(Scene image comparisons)
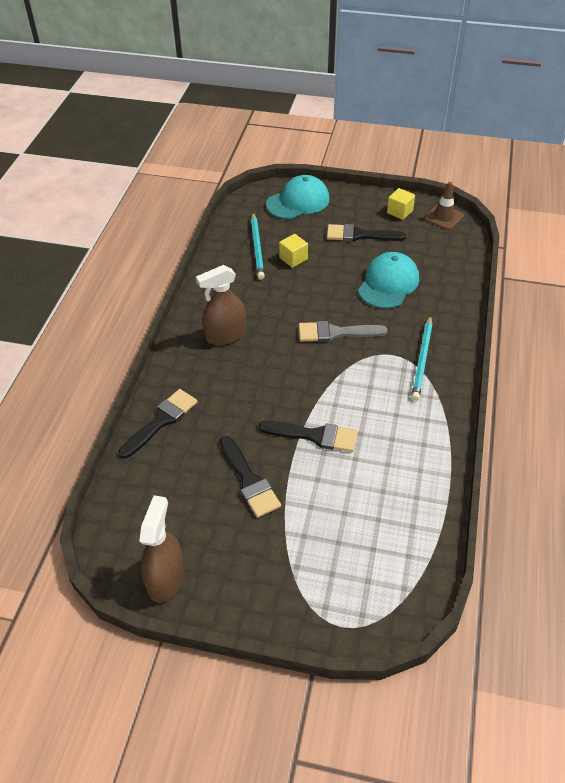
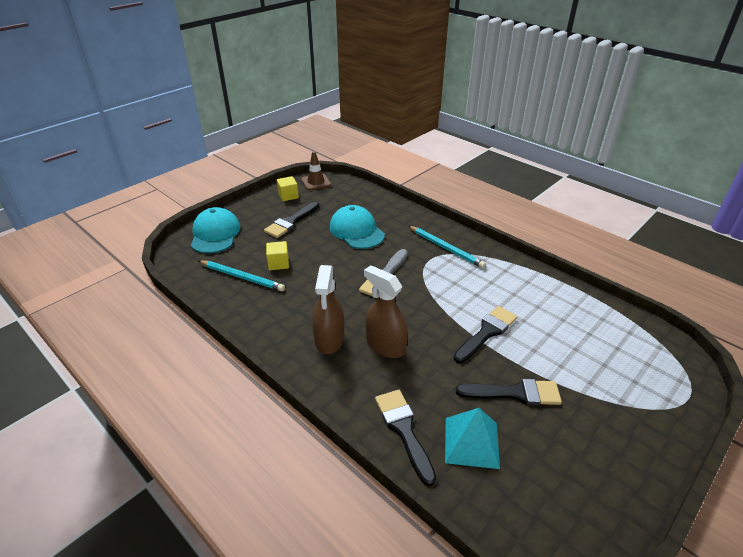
camera: 60 degrees left, 10 degrees down
(165, 578) = (608, 505): brown spray bottle -> brown spray bottle (385, 345)
(175, 468) = (471, 442): none -> turquoise pyramid

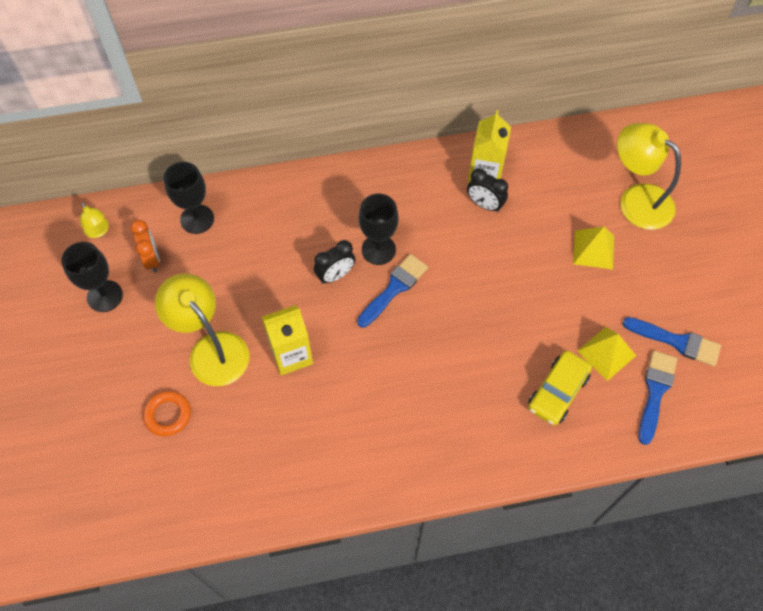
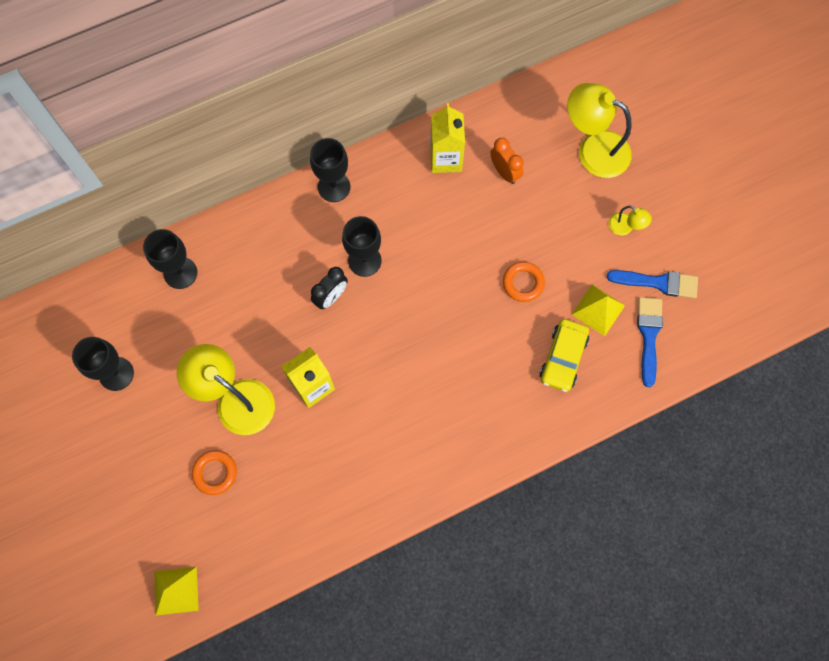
camera: 15 degrees left, 10 degrees up
(98, 231) = (87, 309): yellow lamp -> yellow lamp (625, 227)
(152, 259) = (150, 325): orange clock -> orange clock (504, 172)
(368, 176) = (334, 187): none -> black goblet
(394, 288) = (390, 296): blue brush -> none
(484, 205) = (453, 189): black clock -> none
(533, 308) = (523, 283): none -> orange ring
(593, 249) = (564, 210): yellow pyramid -> yellow pyramid (176, 590)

# What is expected
Exact lines, nothing more: output the one with "(175, 468) = (471, 442): none" and every later line through the end of the data, skipping pictures.

# Task answer
(175, 468) = (471, 442): none -> turquoise pyramid

camera: 15 degrees left, 10 degrees up
(98, 231) = (87, 309): yellow lamp -> yellow lamp (625, 227)
(152, 259) = (150, 325): orange clock -> orange clock (504, 172)
(368, 176) = (334, 187): none -> black goblet
(394, 288) = (390, 296): blue brush -> none
(484, 205) = (453, 189): black clock -> none
(533, 308) = (523, 283): none -> orange ring
(593, 249) = (564, 210): yellow pyramid -> yellow pyramid (176, 590)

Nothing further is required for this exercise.